→ **Activity**
Repeat, line for line, the entries below from the first line to the line containing "C4: none -> 680nF (MID, ZOB)", counting both ends.

→ **Task data**
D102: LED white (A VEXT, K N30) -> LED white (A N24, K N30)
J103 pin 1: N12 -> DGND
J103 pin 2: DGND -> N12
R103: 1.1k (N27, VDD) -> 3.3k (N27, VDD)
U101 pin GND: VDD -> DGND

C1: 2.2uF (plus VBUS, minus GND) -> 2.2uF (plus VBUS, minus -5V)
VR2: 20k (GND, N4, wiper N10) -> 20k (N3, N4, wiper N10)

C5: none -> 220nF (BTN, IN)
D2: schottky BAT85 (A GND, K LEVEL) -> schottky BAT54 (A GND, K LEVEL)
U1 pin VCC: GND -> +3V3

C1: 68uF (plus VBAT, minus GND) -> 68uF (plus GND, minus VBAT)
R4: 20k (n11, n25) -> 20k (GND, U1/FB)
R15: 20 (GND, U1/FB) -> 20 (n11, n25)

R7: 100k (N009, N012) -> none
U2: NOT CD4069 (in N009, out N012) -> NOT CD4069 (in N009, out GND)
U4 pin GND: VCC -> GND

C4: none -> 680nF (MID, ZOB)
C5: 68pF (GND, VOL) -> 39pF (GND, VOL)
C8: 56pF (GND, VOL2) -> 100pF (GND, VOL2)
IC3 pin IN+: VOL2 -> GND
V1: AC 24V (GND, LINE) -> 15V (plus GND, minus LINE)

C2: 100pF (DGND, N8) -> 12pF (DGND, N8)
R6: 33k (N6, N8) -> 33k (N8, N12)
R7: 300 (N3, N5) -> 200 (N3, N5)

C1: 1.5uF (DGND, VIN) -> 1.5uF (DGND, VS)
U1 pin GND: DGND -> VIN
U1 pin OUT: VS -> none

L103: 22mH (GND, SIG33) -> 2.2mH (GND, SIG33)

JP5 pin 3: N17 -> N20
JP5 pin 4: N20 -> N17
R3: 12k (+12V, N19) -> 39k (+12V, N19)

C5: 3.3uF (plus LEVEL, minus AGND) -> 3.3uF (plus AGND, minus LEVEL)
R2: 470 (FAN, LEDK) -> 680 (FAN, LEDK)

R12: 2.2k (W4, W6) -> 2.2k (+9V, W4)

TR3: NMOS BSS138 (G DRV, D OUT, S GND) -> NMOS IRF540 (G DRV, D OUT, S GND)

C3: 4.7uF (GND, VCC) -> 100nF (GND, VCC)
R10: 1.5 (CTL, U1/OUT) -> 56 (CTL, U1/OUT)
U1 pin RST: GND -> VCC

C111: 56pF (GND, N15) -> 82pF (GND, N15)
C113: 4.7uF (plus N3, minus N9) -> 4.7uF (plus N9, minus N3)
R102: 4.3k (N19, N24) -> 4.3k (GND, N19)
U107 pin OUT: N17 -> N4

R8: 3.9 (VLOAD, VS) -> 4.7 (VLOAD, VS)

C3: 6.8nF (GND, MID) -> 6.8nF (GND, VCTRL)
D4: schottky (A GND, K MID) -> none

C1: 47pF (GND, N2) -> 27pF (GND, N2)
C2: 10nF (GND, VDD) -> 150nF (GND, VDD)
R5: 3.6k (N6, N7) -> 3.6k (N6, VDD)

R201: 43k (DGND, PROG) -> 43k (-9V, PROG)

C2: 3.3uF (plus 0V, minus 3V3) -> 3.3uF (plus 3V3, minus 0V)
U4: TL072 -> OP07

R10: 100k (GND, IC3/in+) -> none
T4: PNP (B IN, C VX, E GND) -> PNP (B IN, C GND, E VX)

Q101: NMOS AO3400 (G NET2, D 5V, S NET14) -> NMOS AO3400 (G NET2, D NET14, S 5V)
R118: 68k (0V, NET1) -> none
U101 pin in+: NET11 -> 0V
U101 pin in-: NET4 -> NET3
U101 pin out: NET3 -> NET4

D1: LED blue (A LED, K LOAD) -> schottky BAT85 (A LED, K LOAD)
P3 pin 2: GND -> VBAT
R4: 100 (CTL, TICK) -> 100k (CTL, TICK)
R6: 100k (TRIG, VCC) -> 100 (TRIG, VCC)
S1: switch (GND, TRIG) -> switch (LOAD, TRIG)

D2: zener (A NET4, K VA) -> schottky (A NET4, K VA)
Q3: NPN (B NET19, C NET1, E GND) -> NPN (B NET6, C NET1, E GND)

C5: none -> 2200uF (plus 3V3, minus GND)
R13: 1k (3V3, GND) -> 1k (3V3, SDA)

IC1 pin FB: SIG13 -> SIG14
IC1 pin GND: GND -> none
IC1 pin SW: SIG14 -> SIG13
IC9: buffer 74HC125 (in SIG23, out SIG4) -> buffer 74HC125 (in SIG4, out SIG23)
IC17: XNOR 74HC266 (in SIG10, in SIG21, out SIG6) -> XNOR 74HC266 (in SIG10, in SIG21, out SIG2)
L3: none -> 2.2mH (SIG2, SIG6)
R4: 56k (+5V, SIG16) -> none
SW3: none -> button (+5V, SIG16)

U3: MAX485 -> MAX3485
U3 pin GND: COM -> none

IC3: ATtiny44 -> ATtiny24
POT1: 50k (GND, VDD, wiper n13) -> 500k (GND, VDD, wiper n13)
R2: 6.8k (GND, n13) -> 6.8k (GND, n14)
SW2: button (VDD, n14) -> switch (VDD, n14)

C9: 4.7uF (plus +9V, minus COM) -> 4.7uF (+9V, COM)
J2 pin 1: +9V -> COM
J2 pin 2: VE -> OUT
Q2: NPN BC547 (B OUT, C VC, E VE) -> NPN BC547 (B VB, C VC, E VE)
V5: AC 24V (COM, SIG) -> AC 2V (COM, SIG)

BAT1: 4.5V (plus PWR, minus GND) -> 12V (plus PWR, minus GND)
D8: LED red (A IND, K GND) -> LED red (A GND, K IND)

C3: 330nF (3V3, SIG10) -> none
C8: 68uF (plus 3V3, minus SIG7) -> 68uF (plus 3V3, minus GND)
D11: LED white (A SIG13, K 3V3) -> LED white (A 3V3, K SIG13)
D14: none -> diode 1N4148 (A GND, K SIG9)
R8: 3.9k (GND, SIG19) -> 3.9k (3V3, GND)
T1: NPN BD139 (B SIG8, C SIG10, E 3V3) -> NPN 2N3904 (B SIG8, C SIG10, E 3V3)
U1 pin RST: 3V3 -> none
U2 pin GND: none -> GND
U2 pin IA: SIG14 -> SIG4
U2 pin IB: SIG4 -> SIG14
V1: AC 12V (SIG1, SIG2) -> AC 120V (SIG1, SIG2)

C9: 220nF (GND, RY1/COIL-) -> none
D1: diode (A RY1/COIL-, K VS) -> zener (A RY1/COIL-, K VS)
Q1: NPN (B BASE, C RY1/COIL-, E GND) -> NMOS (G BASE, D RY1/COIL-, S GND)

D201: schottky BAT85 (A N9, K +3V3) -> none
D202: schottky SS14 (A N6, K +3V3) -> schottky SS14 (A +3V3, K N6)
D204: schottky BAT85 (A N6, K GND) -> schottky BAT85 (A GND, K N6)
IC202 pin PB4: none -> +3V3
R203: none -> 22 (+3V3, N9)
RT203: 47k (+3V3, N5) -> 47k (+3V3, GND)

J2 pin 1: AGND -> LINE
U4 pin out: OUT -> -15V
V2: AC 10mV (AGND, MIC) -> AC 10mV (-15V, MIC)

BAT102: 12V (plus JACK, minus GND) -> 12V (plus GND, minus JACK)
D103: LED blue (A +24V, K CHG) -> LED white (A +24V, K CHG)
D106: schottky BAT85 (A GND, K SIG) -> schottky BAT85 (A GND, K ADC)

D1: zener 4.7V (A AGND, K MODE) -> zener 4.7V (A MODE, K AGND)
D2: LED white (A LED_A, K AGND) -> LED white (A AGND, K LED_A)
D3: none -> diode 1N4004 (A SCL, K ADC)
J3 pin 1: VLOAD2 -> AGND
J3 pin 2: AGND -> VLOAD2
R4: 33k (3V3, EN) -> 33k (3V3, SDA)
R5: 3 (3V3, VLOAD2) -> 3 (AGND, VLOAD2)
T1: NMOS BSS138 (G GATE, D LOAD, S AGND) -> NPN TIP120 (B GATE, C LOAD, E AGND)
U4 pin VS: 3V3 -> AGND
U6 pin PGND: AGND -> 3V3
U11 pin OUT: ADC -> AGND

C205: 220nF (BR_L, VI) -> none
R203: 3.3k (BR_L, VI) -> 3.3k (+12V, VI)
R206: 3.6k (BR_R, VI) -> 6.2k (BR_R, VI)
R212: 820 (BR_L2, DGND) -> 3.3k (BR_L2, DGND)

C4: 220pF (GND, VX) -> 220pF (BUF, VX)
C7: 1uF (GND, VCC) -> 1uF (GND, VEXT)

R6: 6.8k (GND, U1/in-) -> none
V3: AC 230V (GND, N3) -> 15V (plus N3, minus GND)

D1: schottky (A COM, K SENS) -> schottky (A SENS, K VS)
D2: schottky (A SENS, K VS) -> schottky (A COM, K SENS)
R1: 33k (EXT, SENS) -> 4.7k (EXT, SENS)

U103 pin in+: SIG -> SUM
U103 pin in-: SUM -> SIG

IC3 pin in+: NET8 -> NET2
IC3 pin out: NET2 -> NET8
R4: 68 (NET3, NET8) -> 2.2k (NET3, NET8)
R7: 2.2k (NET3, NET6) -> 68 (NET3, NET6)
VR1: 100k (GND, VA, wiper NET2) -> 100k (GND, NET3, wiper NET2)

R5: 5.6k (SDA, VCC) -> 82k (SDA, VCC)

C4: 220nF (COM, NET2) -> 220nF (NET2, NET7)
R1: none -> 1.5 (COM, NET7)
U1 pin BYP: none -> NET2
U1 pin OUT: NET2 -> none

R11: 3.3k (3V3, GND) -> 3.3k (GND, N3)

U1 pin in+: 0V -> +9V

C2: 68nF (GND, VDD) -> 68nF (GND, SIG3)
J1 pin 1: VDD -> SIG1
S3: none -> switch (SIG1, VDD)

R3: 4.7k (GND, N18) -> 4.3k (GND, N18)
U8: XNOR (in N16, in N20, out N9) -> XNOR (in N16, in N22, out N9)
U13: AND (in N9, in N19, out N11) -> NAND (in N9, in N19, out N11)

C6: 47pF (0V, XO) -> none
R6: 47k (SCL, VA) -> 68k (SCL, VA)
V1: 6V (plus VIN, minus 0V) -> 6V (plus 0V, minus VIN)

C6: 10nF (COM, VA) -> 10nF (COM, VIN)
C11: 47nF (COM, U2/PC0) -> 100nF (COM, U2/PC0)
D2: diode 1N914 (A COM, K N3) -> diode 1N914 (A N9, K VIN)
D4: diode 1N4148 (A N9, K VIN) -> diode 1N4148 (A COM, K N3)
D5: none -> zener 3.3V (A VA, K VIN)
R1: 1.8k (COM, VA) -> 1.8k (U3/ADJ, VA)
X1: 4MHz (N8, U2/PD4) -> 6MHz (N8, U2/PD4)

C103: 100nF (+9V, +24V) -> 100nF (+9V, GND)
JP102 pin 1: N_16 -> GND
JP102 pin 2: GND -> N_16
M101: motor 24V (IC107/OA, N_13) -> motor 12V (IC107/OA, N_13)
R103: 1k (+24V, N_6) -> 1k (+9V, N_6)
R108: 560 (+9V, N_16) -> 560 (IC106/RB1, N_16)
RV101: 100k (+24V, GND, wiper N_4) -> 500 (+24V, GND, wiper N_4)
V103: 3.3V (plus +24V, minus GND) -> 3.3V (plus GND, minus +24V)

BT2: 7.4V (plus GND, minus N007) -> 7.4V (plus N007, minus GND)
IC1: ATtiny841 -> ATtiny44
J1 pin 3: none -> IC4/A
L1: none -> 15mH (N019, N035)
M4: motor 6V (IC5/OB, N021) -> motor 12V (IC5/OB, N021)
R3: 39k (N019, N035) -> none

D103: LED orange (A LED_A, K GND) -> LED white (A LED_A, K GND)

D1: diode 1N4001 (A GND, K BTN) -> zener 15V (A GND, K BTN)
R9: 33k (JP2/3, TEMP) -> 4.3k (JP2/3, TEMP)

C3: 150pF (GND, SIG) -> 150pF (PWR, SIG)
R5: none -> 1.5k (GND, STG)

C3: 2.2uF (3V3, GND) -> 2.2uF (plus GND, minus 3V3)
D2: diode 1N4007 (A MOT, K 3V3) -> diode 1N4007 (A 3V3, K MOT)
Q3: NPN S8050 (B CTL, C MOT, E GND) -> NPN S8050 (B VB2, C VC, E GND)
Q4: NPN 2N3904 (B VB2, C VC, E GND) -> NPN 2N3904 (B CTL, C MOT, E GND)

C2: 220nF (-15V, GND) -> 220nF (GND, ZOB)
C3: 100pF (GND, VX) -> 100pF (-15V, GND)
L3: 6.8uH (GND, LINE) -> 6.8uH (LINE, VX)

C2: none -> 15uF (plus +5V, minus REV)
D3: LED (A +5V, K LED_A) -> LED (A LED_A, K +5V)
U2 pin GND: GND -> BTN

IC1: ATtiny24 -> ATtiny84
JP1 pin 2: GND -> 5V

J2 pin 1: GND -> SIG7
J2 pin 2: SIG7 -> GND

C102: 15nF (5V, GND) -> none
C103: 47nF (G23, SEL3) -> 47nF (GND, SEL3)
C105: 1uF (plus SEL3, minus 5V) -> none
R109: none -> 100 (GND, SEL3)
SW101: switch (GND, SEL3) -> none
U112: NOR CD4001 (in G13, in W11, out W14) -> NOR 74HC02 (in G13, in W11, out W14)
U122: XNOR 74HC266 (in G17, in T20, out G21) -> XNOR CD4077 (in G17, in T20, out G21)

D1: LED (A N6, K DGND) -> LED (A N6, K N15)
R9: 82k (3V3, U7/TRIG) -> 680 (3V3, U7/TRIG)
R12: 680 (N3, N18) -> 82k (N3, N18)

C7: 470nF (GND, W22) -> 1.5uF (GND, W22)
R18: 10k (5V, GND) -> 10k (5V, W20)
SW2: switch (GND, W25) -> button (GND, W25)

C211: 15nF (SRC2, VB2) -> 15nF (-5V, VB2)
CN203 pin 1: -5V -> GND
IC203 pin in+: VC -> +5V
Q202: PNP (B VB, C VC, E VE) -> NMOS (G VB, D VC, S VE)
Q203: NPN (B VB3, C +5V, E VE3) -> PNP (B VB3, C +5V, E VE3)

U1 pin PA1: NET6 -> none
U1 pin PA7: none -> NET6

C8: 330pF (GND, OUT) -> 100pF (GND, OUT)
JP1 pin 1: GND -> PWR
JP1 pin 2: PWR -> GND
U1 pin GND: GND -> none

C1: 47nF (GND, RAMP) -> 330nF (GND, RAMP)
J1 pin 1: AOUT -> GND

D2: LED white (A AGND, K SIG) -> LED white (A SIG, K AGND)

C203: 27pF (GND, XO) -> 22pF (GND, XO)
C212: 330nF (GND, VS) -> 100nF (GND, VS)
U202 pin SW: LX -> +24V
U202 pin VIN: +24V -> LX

→ **Result**
D102: LED white (A VEXT, K N30) -> LED white (A N24, K N30)
J103 pin 1: N12 -> DGND
J103 pin 2: DGND -> N12
R103: 1.1k (N27, VDD) -> 3.3k (N27, VDD)
U101 pin GND: VDD -> DGND

C1: 2.2uF (plus VBUS, minus GND) -> 2.2uF (plus VBUS, minus -5V)
VR2: 20k (GND, N4, wiper N10) -> 20k (N3, N4, wiper N10)

C5: none -> 220nF (BTN, IN)
D2: schottky BAT85 (A GND, K LEVEL) -> schottky BAT54 (A GND, K LEVEL)
U1 pin VCC: GND -> +3V3

C1: 68uF (plus VBAT, minus GND) -> 68uF (plus GND, minus VBAT)
R4: 20k (n11, n25) -> 20k (GND, U1/FB)
R15: 20 (GND, U1/FB) -> 20 (n11, n25)

R7: 100k (N009, N012) -> none
U2: NOT CD4069 (in N009, out N012) -> NOT CD4069 (in N009, out GND)
U4 pin GND: VCC -> GND

C4: none -> 680nF (MID, ZOB)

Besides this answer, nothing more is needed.